(Extracted data entries)
============================================================

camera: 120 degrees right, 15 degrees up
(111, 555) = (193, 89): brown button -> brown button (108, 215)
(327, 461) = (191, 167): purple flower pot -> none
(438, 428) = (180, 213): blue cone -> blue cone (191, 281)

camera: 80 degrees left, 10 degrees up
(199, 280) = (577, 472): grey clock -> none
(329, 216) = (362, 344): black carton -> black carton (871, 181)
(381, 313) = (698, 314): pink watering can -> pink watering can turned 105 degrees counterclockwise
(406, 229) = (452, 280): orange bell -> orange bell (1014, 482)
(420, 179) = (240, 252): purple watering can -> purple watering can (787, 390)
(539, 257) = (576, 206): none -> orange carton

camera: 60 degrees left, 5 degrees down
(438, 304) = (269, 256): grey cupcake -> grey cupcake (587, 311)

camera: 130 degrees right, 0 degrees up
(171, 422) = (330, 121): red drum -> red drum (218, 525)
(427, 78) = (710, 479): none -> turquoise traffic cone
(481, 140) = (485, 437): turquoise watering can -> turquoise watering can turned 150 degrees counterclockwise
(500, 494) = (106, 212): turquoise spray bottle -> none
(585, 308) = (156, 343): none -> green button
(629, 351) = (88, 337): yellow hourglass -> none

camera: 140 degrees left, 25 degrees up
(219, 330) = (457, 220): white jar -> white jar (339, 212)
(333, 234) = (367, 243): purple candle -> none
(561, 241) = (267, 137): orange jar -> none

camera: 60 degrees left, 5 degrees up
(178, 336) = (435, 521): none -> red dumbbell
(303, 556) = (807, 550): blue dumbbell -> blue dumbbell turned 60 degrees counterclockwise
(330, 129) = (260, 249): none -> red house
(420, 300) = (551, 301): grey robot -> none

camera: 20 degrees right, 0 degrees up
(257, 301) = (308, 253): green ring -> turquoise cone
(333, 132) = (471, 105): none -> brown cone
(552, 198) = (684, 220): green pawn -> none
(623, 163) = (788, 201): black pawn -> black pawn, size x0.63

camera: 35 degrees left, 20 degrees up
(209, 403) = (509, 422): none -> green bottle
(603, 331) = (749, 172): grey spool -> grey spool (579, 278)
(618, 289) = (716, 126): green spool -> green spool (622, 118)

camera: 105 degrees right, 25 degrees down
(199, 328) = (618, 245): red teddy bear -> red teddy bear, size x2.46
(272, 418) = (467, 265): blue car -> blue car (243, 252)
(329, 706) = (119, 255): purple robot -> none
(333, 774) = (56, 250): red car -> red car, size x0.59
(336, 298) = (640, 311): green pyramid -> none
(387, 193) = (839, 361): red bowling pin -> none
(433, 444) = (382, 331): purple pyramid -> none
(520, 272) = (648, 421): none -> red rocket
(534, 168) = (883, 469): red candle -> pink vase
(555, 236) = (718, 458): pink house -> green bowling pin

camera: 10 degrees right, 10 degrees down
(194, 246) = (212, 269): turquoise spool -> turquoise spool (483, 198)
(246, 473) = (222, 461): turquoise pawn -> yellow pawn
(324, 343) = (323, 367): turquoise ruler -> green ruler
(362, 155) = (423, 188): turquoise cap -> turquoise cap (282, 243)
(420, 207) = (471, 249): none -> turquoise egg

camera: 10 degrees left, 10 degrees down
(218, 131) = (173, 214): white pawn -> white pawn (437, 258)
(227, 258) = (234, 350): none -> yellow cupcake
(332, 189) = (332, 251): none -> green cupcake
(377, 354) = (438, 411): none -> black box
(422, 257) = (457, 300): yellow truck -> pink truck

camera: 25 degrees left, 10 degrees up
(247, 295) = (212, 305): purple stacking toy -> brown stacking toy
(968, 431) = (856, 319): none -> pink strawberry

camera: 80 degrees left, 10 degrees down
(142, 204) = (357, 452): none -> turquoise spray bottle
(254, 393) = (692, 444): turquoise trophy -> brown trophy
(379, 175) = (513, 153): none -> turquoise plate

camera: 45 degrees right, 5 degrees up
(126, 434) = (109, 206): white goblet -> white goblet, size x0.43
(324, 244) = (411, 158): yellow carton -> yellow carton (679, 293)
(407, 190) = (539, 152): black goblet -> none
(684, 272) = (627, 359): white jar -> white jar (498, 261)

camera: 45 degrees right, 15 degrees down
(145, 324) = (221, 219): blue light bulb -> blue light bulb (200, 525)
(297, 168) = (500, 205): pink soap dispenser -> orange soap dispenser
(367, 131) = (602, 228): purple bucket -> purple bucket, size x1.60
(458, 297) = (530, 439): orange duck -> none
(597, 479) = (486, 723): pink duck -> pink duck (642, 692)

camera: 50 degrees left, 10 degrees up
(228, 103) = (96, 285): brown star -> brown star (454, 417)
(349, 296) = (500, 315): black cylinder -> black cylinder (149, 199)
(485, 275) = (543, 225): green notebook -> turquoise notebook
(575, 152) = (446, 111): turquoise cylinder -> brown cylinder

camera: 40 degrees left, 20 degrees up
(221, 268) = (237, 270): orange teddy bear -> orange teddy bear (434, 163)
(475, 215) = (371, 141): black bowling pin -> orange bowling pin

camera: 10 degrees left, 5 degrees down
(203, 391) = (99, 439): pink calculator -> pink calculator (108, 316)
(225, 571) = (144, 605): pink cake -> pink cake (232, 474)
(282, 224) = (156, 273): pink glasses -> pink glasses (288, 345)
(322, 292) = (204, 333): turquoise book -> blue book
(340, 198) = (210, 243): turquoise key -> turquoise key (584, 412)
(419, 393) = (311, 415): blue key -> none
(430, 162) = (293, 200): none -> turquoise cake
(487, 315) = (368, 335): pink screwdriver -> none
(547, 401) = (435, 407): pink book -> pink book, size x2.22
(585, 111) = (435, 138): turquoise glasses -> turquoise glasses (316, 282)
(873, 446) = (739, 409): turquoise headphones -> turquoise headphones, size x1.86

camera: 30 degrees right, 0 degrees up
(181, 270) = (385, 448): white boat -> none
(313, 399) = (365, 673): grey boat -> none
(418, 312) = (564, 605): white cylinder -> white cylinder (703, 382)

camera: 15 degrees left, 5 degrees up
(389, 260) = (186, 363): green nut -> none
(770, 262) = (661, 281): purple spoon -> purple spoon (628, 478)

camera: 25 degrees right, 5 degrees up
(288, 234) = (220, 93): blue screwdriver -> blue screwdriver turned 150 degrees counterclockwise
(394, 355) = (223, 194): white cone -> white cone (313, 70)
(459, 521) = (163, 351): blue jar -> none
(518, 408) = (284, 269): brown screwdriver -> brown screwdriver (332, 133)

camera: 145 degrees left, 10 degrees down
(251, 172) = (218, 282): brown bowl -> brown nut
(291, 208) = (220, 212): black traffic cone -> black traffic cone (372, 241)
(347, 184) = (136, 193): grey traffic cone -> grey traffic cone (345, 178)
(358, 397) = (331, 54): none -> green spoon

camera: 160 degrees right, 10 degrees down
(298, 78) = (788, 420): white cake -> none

============================================================

### DESCRIPTION OF THE TASK
Start at the top line of the records and retype them all exactly.

### RESPONSE BOX
camera: 120 degrees right, 15 degrees up
(111, 555) = (193, 89): brown button -> brown button (108, 215)
(327, 461) = (191, 167): purple flower pot -> none
(438, 428) = (180, 213): blue cone -> blue cone (191, 281)

camera: 80 degrees left, 10 degrees up
(199, 280) = (577, 472): grey clock -> none
(329, 216) = (362, 344): black carton -> black carton (871, 181)
(381, 313) = (698, 314): pink watering can -> pink watering can turned 105 degrees counterclockwise
(406, 229) = (452, 280): orange bell -> orange bell (1014, 482)
(420, 179) = (240, 252): purple watering can -> purple watering can (787, 390)
(539, 257) = (576, 206): none -> orange carton

camera: 60 degrees left, 5 degrees down
(438, 304) = (269, 256): grey cupcake -> grey cupcake (587, 311)

camera: 130 degrees right, 0 degrees up
(171, 422) = (330, 121): red drum -> red drum (218, 525)
(427, 78) = (710, 479): none -> turquoise traffic cone
(481, 140) = (485, 437): turquoise watering can -> turquoise watering can turned 150 degrees counterclockwise
(500, 494) = (106, 212): turquoise spray bottle -> none
(585, 308) = (156, 343): none -> green button
(629, 351) = (88, 337): yellow hourglass -> none

camera: 140 degrees left, 25 degrees up
(219, 330) = (457, 220): white jar -> white jar (339, 212)
(333, 234) = (367, 243): purple candle -> none
(561, 241) = (267, 137): orange jar -> none

camera: 60 degrees left, 5 degrees up
(178, 336) = (435, 521): none -> red dumbbell
(303, 556) = (807, 550): blue dumbbell -> blue dumbbell turned 60 degrees counterclockwise
(330, 129) = (260, 249): none -> red house
(420, 300) = (551, 301): grey robot -> none

camera: 20 degrees right, 0 degrees up
(257, 301) = (308, 253): green ring -> turquoise cone
(333, 132) = (471, 105): none -> brown cone
(552, 198) = (684, 220): green pawn -> none
(623, 163) = (788, 201): black pawn -> black pawn, size x0.63

camera: 35 degrees left, 20 degrees up
(209, 403) = (509, 422): none -> green bottle
(603, 331) = (749, 172): grey spool -> grey spool (579, 278)
(618, 289) = (716, 126): green spool -> green spool (622, 118)

camera: 105 degrees right, 25 degrees down
(199, 328) = (618, 245): red teddy bear -> red teddy bear, size x2.46
(272, 418) = (467, 265): blue car -> blue car (243, 252)
(329, 706) = (119, 255): purple robot -> none
(333, 774) = (56, 250): red car -> red car, size x0.59
(336, 298) = (640, 311): green pyramid -> none
(387, 193) = (839, 361): red bowling pin -> none
(433, 444) = (382, 331): purple pyramid -> none
(520, 272) = (648, 421): none -> red rocket
(534, 168) = (883, 469): red candle -> pink vase
(555, 236) = (718, 458): pink house -> green bowling pin

camera: 10 degrees right, 10 degrees down
(194, 246) = (212, 269): turquoise spool -> turquoise spool (483, 198)
(246, 473) = (222, 461): turquoise pawn -> yellow pawn
(324, 343) = (323, 367): turquoise ruler -> green ruler
(362, 155) = (423, 188): turquoise cap -> turquoise cap (282, 243)
(420, 207) = (471, 249): none -> turquoise egg

camera: 10 degrees left, 10 degrees down
(218, 131) = (173, 214): white pawn -> white pawn (437, 258)
(227, 258) = (234, 350): none -> yellow cupcake
(332, 189) = (332, 251): none -> green cupcake
(377, 354) = (438, 411): none -> black box
(422, 257) = (457, 300): yellow truck -> pink truck

camera: 25 degrees left, 10 degrees up
(247, 295) = (212, 305): purple stacking toy -> brown stacking toy
(968, 431) = (856, 319): none -> pink strawberry

camera: 80 degrees left, 10 degrees down
(142, 204) = (357, 452): none -> turquoise spray bottle
(254, 393) = (692, 444): turquoise trophy -> brown trophy
(379, 175) = (513, 153): none -> turquoise plate

camera: 45 degrees right, 5 degrees up
(126, 434) = (109, 206): white goblet -> white goblet, size x0.43
(324, 244) = (411, 158): yellow carton -> yellow carton (679, 293)
(407, 190) = (539, 152): black goblet -> none
(684, 272) = (627, 359): white jar -> white jar (498, 261)

camera: 45 degrees right, 15 degrees down
(145, 324) = (221, 219): blue light bulb -> blue light bulb (200, 525)
(297, 168) = (500, 205): pink soap dispenser -> orange soap dispenser
(367, 131) = (602, 228): purple bucket -> purple bucket, size x1.60
(458, 297) = (530, 439): orange duck -> none
(597, 479) = (486, 723): pink duck -> pink duck (642, 692)

camera: 50 degrees left, 10 degrees up
(228, 103) = (96, 285): brown star -> brown star (454, 417)
(349, 296) = (500, 315): black cylinder -> black cylinder (149, 199)
(485, 275) = (543, 225): green notebook -> turquoise notebook
(575, 152) = (446, 111): turquoise cylinder -> brown cylinder

camera: 40 degrees left, 20 degrees up
(221, 268) = (237, 270): orange teddy bear -> orange teddy bear (434, 163)
(475, 215) = (371, 141): black bowling pin -> orange bowling pin

camera: 10 degrees left, 5 degrees down
(203, 391) = (99, 439): pink calculator -> pink calculator (108, 316)
(225, 571) = (144, 605): pink cake -> pink cake (232, 474)
(282, 224) = (156, 273): pink glasses -> pink glasses (288, 345)
(322, 292) = (204, 333): turquoise book -> blue book
(340, 198) = (210, 243): turquoise key -> turquoise key (584, 412)
(419, 393) = (311, 415): blue key -> none
(430, 162) = (293, 200): none -> turquoise cake
(487, 315) = (368, 335): pink screwdriver -> none
(547, 401) = (435, 407): pink book -> pink book, size x2.22
(585, 111) = (435, 138): turquoise glasses -> turquoise glasses (316, 282)
(873, 446) = (739, 409): turquoise headphones -> turquoise headphones, size x1.86

camera: 30 degrees right, 0 degrees up
(181, 270) = (385, 448): white boat -> none
(313, 399) = (365, 673): grey boat -> none
(418, 312) = (564, 605): white cylinder -> white cylinder (703, 382)

camera: 15 degrees left, 5 degrees up
(389, 260) = (186, 363): green nut -> none
(770, 262) = (661, 281): purple spoon -> purple spoon (628, 478)

camera: 25 degrees right, 5 degrees up
(288, 234) = (220, 93): blue screwdriver -> blue screwdriver turned 150 degrees counterclockwise
(394, 355) = (223, 194): white cone -> white cone (313, 70)
(459, 521) = (163, 351): blue jar -> none
(518, 408) = (284, 269): brown screwdriver -> brown screwdriver (332, 133)

camera: 145 degrees left, 10 degrees down
(251, 172) = (218, 282): brown bowl -> brown nut
(291, 208) = (220, 212): black traffic cone -> black traffic cone (372, 241)
(347, 184) = (136, 193): grey traffic cone -> grey traffic cone (345, 178)
(358, 397) = (331, 54): none -> green spoon

camera: 160 degrees right, 10 degrees down
(298, 78) = (788, 420): white cake -> none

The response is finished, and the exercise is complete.